- Task description: Pictures are not part of the copy. Write out exactly the lines from the line with "(960, 248) = (338, 366): brown" through the end of the entries below.

+++

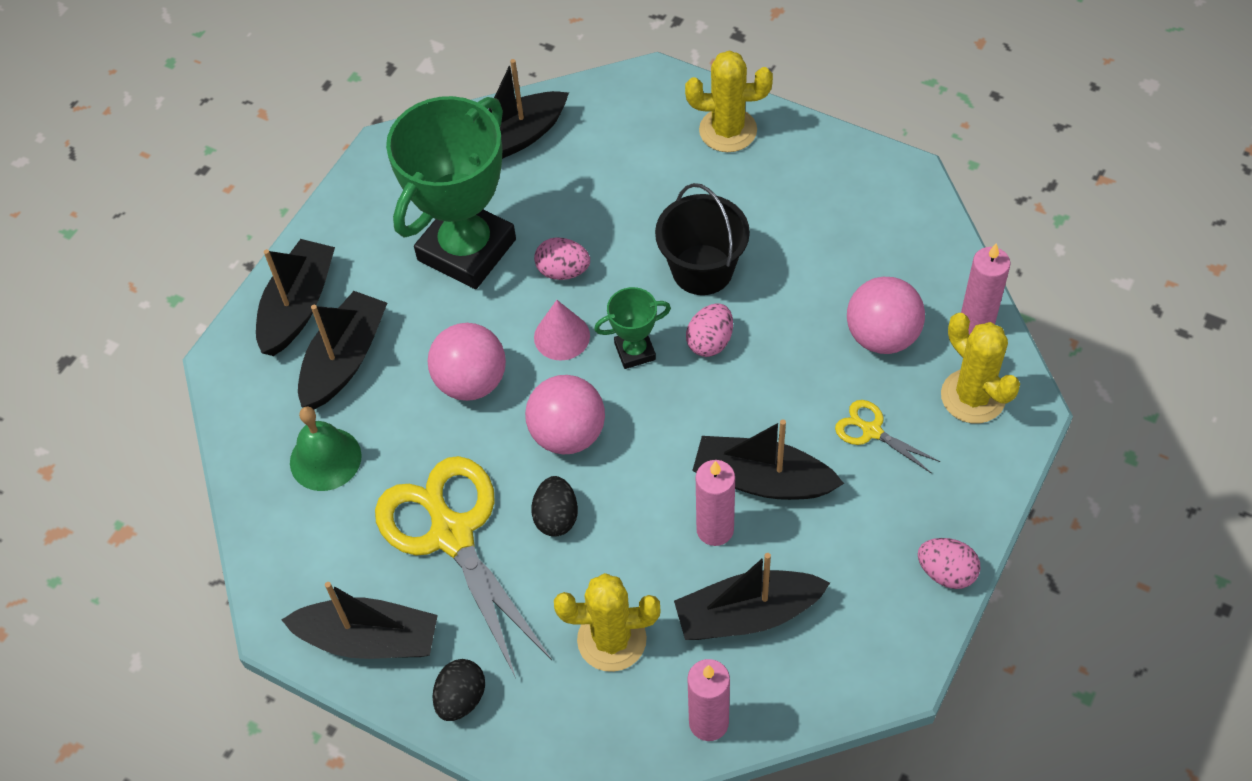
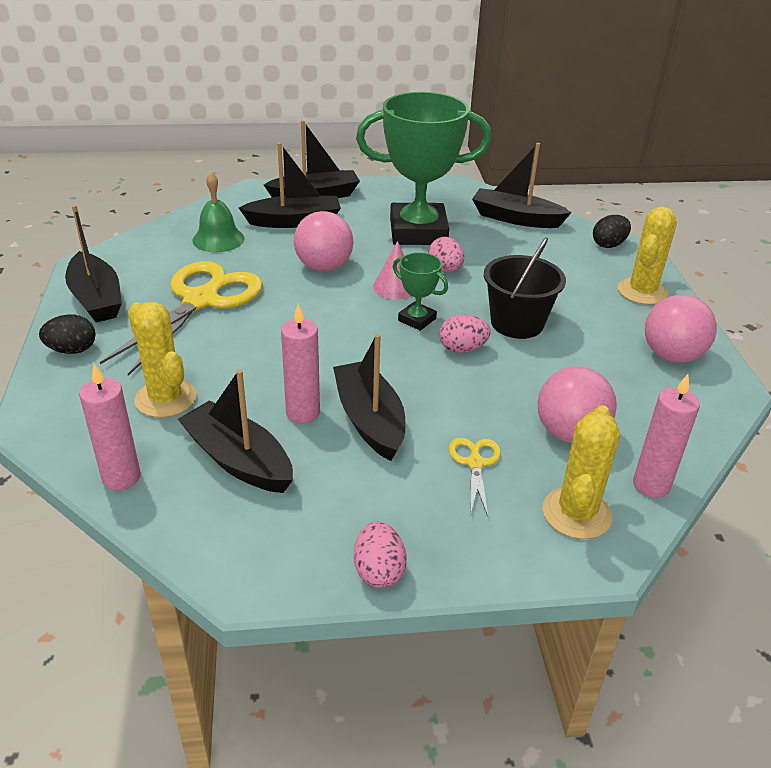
camera: 50 degrees right, 20 degrees down
(556, 517) = (250, 336): black egg -> black egg (608, 245)
(568, 434) = (321, 317): pink ball -> pink ball (671, 355)
(728, 130) = (642, 292): yellow cactus -> yellow cactus turned 60 degrees clockwise

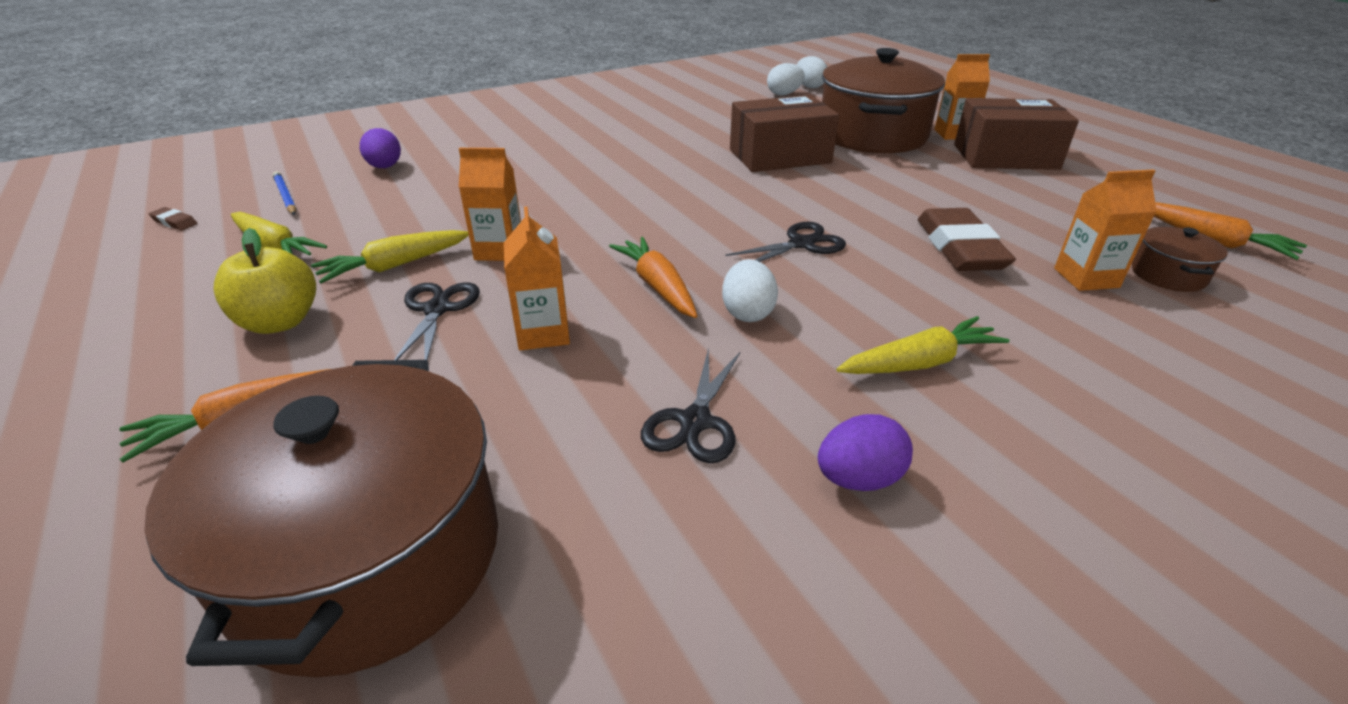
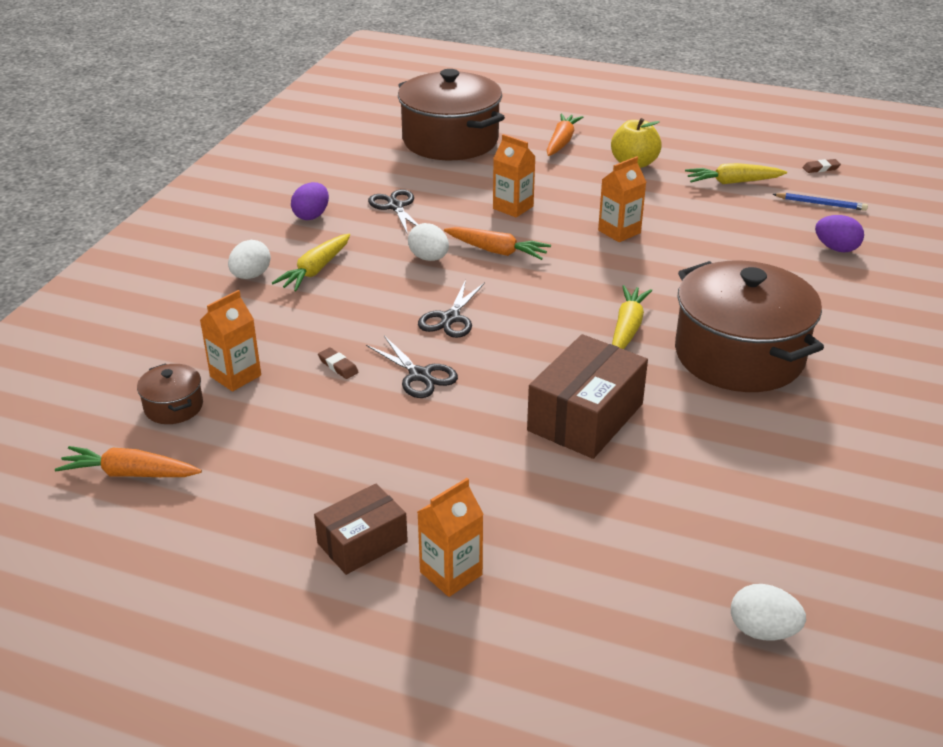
camera: 140 degrees right, 0 degrees up
(395, 266) = (651, 201): yellow carrot -> yellow carrot (627, 328)
(437, 309) = (581, 195): black scissors -> black scissors (420, 375)
(784, 94) = (759, 577): white egg -> white egg (251, 276)
(872, 135) = (539, 513): brown pot -> brown pot (739, 355)
(960, 248) = (338, 366): brown eraser -> brown eraser, size x0.41
(1005, 157) = (362, 542): brown box -> brown box, size x0.63

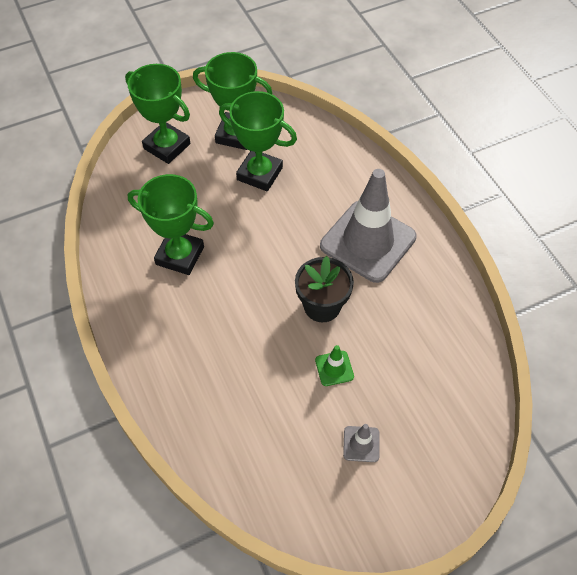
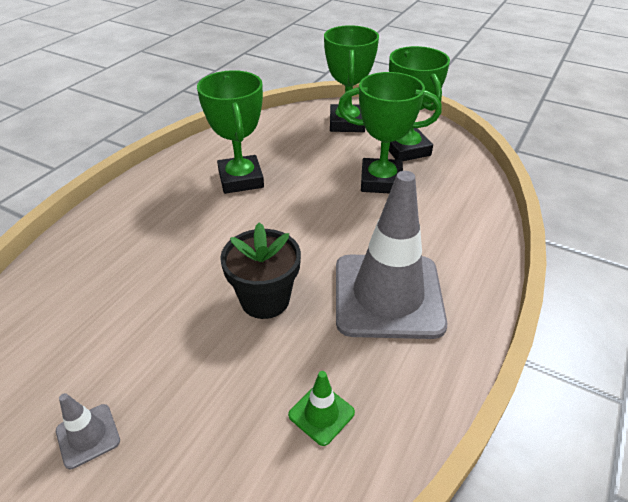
camera: 55 degrees right, 15 degrees down
(259, 174) = (381, 181): green trophy -> green trophy turned 75 degrees counterclockwise
(334, 368) = (187, 352): green traffic cone -> green traffic cone (321, 414)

+++

- Result for this exercise:
(960, 248) = (338, 366): brown eraser -> brown eraser, size x0.41
(1005, 157) = (362, 542): brown box -> brown box, size x0.63

camera: 55 degrees right, 15 degrees down
(259, 174) = (381, 181): green trophy -> green trophy turned 75 degrees counterclockwise
(334, 368) = (187, 352): green traffic cone -> green traffic cone (321, 414)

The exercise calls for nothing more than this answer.